Stored items
....
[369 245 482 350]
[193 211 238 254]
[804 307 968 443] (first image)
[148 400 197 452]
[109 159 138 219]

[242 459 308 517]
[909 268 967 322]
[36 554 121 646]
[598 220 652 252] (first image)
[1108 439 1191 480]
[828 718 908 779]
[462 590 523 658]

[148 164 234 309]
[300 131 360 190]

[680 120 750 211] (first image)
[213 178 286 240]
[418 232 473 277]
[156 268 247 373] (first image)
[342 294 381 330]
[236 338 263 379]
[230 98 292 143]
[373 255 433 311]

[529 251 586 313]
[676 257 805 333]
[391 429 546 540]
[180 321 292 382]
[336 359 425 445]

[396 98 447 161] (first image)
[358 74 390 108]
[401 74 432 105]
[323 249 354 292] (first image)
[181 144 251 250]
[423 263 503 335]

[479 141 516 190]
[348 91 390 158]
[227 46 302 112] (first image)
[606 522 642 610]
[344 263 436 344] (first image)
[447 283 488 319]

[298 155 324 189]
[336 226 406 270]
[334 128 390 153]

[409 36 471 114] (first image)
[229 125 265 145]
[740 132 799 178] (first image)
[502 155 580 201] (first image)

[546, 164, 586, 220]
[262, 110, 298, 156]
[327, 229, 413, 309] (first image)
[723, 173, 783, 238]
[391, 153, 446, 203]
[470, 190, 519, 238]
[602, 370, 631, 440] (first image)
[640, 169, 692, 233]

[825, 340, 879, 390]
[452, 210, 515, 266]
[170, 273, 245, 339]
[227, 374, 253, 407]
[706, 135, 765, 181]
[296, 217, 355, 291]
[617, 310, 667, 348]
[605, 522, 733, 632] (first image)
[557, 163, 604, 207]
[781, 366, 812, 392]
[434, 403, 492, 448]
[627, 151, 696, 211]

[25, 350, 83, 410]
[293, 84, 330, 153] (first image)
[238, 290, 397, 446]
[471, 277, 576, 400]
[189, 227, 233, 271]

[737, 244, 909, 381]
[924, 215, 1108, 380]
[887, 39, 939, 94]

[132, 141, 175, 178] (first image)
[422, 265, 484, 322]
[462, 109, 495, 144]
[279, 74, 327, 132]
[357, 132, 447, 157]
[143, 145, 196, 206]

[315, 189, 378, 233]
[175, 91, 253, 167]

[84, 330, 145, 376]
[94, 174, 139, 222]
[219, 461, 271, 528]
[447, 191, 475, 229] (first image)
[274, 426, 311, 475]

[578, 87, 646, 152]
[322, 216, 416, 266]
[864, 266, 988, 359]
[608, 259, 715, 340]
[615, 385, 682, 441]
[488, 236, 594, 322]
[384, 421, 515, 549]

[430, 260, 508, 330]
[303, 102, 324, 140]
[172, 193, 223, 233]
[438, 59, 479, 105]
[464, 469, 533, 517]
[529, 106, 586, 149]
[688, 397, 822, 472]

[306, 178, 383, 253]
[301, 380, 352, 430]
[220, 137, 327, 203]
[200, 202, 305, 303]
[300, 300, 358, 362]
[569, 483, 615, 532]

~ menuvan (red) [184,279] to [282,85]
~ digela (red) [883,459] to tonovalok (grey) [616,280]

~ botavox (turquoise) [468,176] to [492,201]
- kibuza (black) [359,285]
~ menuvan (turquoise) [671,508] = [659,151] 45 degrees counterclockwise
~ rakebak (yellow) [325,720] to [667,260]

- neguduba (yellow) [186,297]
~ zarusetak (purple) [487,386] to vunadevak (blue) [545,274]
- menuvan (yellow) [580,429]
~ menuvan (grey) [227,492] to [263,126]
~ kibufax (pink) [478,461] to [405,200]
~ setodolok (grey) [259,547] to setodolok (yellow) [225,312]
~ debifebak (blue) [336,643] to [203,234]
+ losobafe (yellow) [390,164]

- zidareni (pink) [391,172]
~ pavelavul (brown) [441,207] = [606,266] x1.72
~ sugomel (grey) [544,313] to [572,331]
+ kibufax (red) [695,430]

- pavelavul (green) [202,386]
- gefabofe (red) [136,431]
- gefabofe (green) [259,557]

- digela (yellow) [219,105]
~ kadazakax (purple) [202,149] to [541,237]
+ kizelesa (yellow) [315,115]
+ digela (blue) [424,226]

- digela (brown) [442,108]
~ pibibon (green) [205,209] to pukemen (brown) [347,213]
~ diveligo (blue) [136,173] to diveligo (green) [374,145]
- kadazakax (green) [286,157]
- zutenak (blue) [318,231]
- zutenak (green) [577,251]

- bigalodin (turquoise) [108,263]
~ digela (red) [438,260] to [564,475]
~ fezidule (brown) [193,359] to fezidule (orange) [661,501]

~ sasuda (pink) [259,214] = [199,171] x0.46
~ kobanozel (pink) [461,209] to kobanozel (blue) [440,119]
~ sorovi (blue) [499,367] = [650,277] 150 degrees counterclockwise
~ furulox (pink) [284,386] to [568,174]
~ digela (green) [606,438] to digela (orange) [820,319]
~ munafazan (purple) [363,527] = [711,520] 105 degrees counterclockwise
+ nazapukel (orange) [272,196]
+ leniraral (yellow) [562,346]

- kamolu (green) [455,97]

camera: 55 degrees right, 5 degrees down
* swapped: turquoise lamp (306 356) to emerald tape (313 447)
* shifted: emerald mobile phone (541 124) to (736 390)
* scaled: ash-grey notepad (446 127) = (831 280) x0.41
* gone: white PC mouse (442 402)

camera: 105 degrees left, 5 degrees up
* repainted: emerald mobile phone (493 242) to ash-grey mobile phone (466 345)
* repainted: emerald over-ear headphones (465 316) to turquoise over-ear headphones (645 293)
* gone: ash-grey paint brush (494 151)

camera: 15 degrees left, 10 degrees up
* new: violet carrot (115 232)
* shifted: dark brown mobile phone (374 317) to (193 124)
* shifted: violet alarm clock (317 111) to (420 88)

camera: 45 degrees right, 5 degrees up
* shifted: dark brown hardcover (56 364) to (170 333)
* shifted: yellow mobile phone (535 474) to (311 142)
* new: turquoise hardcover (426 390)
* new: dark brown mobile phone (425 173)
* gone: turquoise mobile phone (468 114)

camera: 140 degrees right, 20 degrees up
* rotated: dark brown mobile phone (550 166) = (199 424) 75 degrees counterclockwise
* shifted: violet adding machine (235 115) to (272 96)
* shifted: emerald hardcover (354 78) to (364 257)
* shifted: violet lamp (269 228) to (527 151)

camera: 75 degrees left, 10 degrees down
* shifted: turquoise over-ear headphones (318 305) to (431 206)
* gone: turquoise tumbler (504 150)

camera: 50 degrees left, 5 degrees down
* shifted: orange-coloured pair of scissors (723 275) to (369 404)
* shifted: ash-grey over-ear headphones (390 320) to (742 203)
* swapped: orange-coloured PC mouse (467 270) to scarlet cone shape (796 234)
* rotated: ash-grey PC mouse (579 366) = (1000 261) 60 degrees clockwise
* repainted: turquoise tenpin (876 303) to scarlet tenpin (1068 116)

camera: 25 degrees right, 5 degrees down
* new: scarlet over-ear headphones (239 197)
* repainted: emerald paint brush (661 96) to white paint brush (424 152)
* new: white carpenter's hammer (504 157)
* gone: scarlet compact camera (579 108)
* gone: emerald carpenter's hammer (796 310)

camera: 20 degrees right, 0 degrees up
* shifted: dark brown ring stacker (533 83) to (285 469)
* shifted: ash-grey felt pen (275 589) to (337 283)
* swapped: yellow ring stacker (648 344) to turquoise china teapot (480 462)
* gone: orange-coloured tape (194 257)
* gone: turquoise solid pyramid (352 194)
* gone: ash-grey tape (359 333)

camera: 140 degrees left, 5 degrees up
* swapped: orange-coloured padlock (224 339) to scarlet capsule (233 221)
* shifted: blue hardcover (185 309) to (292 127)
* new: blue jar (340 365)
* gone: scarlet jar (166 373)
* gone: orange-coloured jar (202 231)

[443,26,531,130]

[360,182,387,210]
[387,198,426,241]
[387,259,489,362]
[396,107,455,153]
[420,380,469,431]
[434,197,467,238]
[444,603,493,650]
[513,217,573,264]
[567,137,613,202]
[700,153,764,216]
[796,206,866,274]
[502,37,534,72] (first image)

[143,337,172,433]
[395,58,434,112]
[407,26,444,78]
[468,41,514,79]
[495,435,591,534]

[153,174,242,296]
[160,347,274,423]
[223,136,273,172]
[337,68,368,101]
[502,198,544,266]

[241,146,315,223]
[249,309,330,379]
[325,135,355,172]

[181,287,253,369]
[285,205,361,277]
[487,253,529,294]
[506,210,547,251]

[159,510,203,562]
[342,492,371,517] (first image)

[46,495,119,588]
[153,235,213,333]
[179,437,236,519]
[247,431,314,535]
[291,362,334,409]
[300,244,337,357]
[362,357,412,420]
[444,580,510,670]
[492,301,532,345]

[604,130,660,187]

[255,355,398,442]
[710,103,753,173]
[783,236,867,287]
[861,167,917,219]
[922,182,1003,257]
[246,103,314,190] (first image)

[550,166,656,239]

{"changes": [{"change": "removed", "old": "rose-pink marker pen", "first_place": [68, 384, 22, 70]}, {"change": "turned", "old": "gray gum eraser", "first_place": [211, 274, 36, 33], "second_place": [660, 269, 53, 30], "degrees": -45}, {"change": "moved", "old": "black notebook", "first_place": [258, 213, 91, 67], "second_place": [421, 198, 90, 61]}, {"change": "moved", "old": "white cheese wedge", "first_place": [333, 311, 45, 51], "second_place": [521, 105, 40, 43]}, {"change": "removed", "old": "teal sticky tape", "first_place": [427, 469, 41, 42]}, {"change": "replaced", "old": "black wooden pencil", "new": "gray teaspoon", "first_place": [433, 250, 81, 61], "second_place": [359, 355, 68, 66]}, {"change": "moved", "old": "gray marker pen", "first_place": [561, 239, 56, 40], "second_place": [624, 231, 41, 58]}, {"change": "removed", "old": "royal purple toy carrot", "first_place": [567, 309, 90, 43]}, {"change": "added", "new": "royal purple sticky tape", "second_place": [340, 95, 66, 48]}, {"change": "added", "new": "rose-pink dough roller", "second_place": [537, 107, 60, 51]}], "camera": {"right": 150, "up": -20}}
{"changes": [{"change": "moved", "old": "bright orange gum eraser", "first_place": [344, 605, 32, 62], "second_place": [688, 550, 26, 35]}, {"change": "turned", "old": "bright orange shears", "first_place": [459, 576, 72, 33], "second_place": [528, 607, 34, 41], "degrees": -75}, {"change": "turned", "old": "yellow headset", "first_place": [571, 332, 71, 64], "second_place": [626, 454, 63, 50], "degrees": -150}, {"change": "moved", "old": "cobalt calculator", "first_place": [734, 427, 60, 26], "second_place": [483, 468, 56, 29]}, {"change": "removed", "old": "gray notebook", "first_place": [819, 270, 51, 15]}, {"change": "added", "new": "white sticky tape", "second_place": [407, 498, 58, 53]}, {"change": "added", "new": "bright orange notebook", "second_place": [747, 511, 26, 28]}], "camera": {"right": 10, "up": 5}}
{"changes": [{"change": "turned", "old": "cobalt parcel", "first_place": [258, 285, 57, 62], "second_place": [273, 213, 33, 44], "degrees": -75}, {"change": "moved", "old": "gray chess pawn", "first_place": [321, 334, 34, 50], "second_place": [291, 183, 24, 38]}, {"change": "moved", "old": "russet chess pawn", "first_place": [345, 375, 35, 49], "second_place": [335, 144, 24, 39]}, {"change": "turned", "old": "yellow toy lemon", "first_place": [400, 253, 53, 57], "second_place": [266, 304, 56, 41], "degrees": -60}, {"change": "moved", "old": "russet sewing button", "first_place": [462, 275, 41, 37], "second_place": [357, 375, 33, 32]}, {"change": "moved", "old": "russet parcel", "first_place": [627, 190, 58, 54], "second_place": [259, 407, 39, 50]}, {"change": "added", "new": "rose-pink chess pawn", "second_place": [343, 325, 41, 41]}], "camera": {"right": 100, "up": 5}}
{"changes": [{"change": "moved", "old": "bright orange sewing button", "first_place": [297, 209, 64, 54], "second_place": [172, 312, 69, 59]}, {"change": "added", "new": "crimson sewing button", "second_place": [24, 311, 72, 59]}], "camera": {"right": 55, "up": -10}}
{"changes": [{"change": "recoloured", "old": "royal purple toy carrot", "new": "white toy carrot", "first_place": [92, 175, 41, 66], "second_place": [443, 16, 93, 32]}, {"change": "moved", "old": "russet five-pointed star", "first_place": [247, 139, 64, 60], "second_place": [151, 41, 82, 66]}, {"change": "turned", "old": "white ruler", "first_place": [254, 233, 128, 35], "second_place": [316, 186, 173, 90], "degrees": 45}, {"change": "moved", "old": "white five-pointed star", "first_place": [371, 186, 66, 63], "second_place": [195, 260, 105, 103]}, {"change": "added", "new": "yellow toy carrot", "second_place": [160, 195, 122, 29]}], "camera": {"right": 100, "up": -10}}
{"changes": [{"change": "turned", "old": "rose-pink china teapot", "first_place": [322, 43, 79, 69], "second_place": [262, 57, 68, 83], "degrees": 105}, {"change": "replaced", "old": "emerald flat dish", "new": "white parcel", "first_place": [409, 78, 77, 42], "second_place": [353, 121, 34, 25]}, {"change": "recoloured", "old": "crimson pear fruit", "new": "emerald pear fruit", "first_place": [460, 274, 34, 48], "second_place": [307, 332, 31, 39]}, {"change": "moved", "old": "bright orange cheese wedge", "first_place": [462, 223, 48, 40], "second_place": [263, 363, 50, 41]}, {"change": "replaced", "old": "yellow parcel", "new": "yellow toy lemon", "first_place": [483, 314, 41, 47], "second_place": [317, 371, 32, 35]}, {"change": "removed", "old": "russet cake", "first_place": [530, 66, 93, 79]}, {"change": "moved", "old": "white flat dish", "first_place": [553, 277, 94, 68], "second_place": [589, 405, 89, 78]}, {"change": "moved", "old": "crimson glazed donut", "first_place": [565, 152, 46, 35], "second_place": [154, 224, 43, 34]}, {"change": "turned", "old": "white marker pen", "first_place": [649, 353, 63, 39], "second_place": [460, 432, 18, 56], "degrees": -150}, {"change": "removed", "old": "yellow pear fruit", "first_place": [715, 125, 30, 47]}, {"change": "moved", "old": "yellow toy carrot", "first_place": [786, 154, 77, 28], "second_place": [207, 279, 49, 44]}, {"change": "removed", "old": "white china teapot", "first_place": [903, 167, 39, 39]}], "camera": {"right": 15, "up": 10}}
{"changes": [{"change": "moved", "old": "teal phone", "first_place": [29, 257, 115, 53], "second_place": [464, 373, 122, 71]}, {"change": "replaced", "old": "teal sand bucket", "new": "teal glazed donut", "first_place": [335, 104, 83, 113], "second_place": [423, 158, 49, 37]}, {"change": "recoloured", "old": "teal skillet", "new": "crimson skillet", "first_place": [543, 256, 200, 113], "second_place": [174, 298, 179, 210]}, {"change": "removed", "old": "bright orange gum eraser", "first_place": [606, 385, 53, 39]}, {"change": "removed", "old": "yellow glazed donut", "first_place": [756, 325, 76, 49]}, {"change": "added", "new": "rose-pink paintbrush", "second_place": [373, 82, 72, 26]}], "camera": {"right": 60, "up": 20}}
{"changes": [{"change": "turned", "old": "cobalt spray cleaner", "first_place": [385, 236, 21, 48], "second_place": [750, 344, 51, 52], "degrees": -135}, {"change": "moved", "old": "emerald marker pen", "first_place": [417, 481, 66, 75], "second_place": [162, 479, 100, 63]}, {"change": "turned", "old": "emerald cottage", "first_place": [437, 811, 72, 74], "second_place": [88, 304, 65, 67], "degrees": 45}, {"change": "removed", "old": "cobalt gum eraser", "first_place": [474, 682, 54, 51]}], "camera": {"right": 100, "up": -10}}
....
§ **EXERCISE REQUIREMENTS**:
Among the entries above, locate the lines containing "tape (313 447)" and "(831 280) x0.41", and transcribe exactly those two lines and all lines between.

§ **EXPECTED OUTPUT**:
* swapped: turquoise lamp (306 356) to emerald tape (313 447)
* shifted: emerald mobile phone (541 124) to (736 390)
* scaled: ash-grey notepad (446 127) = (831 280) x0.41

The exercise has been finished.